[What you have to do] The records below should be printed once more, exactly as they appear.

[Available records]

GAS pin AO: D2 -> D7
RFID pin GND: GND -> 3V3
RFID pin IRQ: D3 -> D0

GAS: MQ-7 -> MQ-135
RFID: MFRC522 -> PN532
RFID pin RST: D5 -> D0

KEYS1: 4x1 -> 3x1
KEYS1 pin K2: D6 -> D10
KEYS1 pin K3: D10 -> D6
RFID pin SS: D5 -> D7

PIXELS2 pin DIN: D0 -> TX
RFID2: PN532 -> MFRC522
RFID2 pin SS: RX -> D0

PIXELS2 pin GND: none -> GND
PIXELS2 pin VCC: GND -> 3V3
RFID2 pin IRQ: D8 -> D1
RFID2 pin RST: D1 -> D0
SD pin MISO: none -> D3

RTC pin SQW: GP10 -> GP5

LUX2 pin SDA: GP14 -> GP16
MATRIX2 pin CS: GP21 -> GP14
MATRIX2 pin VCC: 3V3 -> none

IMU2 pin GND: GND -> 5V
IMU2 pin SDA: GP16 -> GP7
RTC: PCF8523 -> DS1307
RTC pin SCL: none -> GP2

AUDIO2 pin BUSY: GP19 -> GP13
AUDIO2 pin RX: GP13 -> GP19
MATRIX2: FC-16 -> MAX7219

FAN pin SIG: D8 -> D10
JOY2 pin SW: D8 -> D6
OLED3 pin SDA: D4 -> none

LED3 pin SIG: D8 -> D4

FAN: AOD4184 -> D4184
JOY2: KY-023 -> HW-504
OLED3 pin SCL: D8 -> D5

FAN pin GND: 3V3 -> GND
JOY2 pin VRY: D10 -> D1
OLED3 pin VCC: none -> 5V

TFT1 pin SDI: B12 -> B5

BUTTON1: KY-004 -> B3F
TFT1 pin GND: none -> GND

[/Available records]

[Exercise solution]
GAS pin AO: D2 -> D7
RFID pin GND: GND -> 3V3
RFID pin IRQ: D3 -> D0

GAS: MQ-7 -> MQ-135
RFID: MFRC522 -> PN532
RFID pin RST: D5 -> D0

KEYS1: 4x1 -> 3x1
KEYS1 pin K2: D6 -> D10
KEYS1 pin K3: D10 -> D6
RFID pin SS: D5 -> D7

PIXELS2 pin DIN: D0 -> TX
RFID2: PN532 -> MFRC522
RFID2 pin SS: RX -> D0

PIXELS2 pin GND: none -> GND
PIXELS2 pin VCC: GND -> 3V3
RFID2 pin IRQ: D8 -> D1
RFID2 pin RST: D1 -> D0
SD pin MISO: none -> D3

RTC pin SQW: GP10 -> GP5

LUX2 pin SDA: GP14 -> GP16
MATRIX2 pin CS: GP21 -> GP14
MATRIX2 pin VCC: 3V3 -> none

IMU2 pin GND: GND -> 5V
IMU2 pin SDA: GP16 -> GP7
RTC: PCF8523 -> DS1307
RTC pin SCL: none -> GP2

AUDIO2 pin BUSY: GP19 -> GP13
AUDIO2 pin RX: GP13 -> GP19
MATRIX2: FC-16 -> MAX7219

FAN pin SIG: D8 -> D10
JOY2 pin SW: D8 -> D6
OLED3 pin SDA: D4 -> none

LED3 pin SIG: D8 -> D4

FAN: AOD4184 -> D4184
JOY2: KY-023 -> HW-504
OLED3 pin SCL: D8 -> D5

FAN pin GND: 3V3 -> GND
JOY2 pin VRY: D10 -> D1
OLED3 pin VCC: none -> 5V

TFT1 pin SDI: B12 -> B5

BUTTON1: KY-004 -> B3F
TFT1 pin GND: none -> GND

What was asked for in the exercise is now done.